__Request__:
Find every line of the material that contains the string "grace" and copy each one in full. Match case exactly.
# start of Data
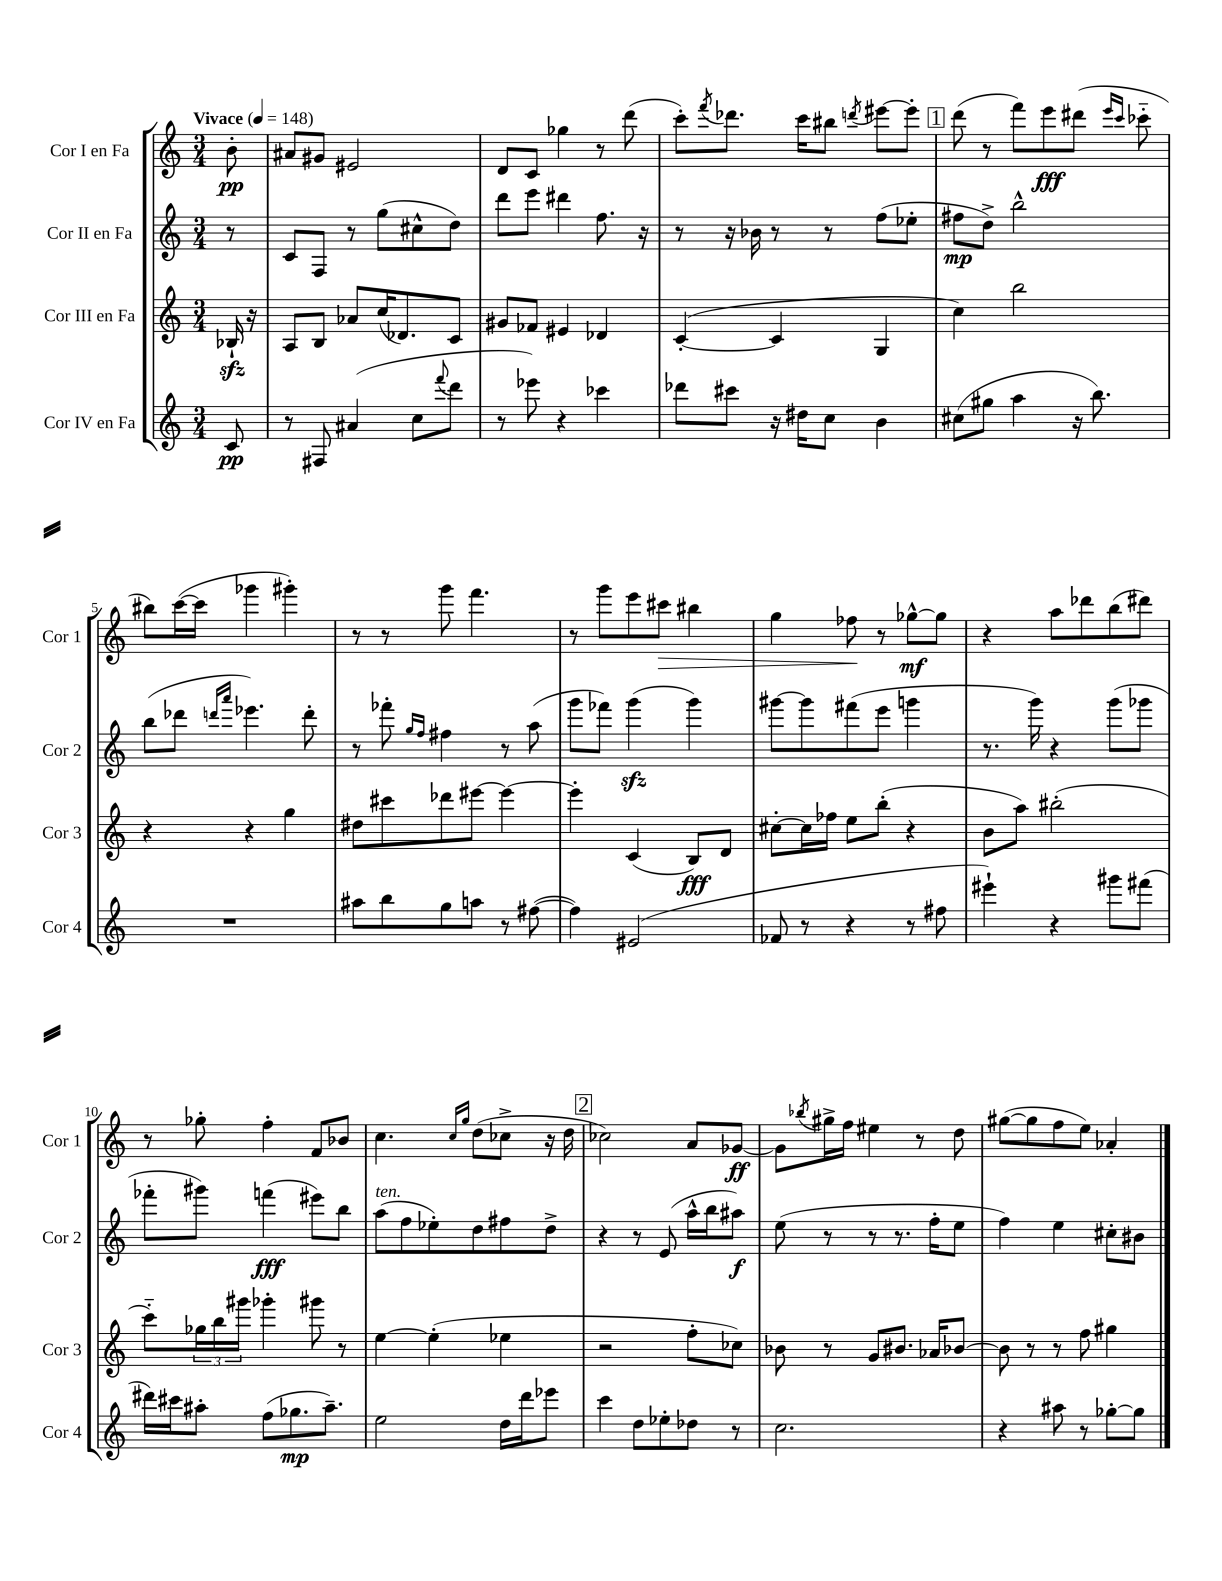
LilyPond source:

<<
\new StaffGroup <<
\new Staff = "s0" \with { instrumentName = "Cor I en Fa" shortInstrumentName = "Cor 1" } {
    \clef treble \key c \major \numericTimeSignature \time 3/4 \partial 8 \tempo "Vivace" 4 = 148
    b'8-.\pp |
    ais'8 gis'8 eis'2 |
    d'8 c'8 ges''4 r8 d'''8( |
    c'''8-.) \acciaccatura { f'''8 } des'''8. c'''16 bis''8 \acciaccatura { d'''8 } eis'''8~ eis'''8-. |
    \mark \markup { \box "1" } d'''8( r8 f'''8) e'''8\fff dis'''8( \grace { e'''16 c'''16 } ces'''8-_ |
    bis''8) c'''16~( c'''16 ges'''4 gis'''4-.) |
    r8 r8 g'''8 f'''4. |
    r8 g'''8 e'''8 cis'''8\> bis''4 |
    g''4 fes''8\! r8 ges''8~-^\mf ges''8 |
    r4 a''8 des'''8 b''8( dis'''8) |
    r8 ges''8-. f''4-. f'8 bes'8 |
    c''4. \grace { c''16 g''16 } d''8( ces''8-> r16 d''16 |
    \mark \markup { \box "2" } ces''2) a'8 ges'8~\ff |
    ges'8 \acciaccatura { bes''8 } gis''16-> f''16 eis''4 r8 d''8 |
    gis''8~( gis''8 f''8 e''8) aes'4-. \bar "|." |
}
\new Staff = "s1" \with { instrumentName = "Cor II en Fa" shortInstrumentName = "Cor 2" } {
    \clef treble \key c \major \numericTimeSignature \time 3/4 \partial 8
    r8 |
    c'8 f8 r8 g''8( cis''8-^ d''8) |
    d'''8 e'''8 dis'''4 f''8. r16 |
    r8 r16 bes'16 r8 r8 f''8( ees''8-. |
    \mark \markup { \box "1" } fis''8\mp d''8->) b''2-^ |
    b''8( des'''8 \grace { d'''16 a'''16 } ees'''4.) d'''8-. |
    r8 fes'''8-. \grace { g''16 f''16 } fis''4 r8 a''8( |
    g'''8 fes'''8) g'''4\sfz( g'''4) |
    gis'''8~ gis'''8 fis'''8( e'''8 g'''4 |
    r8. g'''16) r4 g'''8( ges'''8 |
    fes'''8-. gis'''8) f'''4\fff( eis'''8) b''8 |
    a''8^\markup { \italic "ten." }( f''8 ees''8-.) d''8 fis''8 d''8-> |
    \mark \markup { \box "2" } r4 r8 e'8( a''16-^ b''16 ais''8\f) |
    e''8( r8 r8 r8. f''16-. e''8 |
    f''4) e''4 cis''8-. bis'8 \bar "|." |
}
\new Staff = "s2" \with { instrumentName = "Cor III en Fa" shortInstrumentName = "Cor 3" } {
    \clef treble \key c \major \numericTimeSignature \time 3/4 \partial 8
    bes16-!\sfz r16 |
    a8 b8 aes'8 c''16( des'8.) c'8 |
    gis'8 fes'8 eis'4 des'4 |
    c'4~-.( c'4 g4 |
    \mark \markup { \box "1" } c''4) b''2 |
    r4 r4 g''4 |
    dis''8 cis'''8 des'''8 eis'''8~ eis'''4~ |
    eis'''4-. c'4( b8\fff) d'8 |
    cis''8~-. cis''16 fes''16 e''8 b''8-.( r4 |
    b'8 a''8) bis''2-.( |
    c'''8-_) \tuplet 3/2 { ges''16 b''16 gis'''16 } ges'''4-. gis'''8 r8 |
    e''4~ e''4-.( ees''4 |
    \mark \markup { \box "2" } r2 f''8-. ces''8) |
    bes'8 r8 g'8 bis'8. aes'16 bes'8~ |
    bes'8 r8 r8 f''8 gis''4 \bar "|." |
}
\new Staff = "s3" \with { instrumentName = "Cor IV en Fa" shortInstrumentName = "Cor 4" } {
    \clef treble \key c \major \numericTimeSignature \time 3/4 \partial 8
    c'8\pp |
    r8 fis8 ais'4( c''8 \appoggiatura { f'''8 } d'''8 |
    r8 ees'''8) r4 ces'''4 |
    des'''8 cis'''8 r16 dis''16 c''8 b'4 |
    \mark \markup { \box "1" } cis''8( gis''8 a''4 r16 b''8.) |
    R2. |
    ais''8 b''8 g''8 a''8 r8 fis''8~( |
    fis''4) eis'2( |
    fes'8 r8 r4 r8 fis''8 |
    eis'''4-!) r4 gis'''8 fis'''8( |
    dis'''16) cis'''16 ais''8-. f''8( ges''8.\mp ais''8.--) |
    e''2 d''16 d'''16 ees'''8 |
    \mark \markup { \box "2" } c'''4 d''8 ees''8-. des''8 r8 |
    c''2. |
    r4 ais''8 r8 ges''8~-. ges''8 \bar "|." |
}
>>
>>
# end of Data
__Output for this task__:
    \mark \markup { \box "1" } d'''8( r8 f'''8) e'''8\fff dis'''8( \grace { e'''16 c'''16 } ces'''8-_ |
    c''4. \grace { c''16 g''16 } d''8( ces''8-> r16 d''16 |
    b''8( des'''8 \grace { d'''16 a'''16 } ees'''4.) d'''8-. |
    r8 fes'''8-. \grace { g''16 f''16 } fis''4 r8 a''8( |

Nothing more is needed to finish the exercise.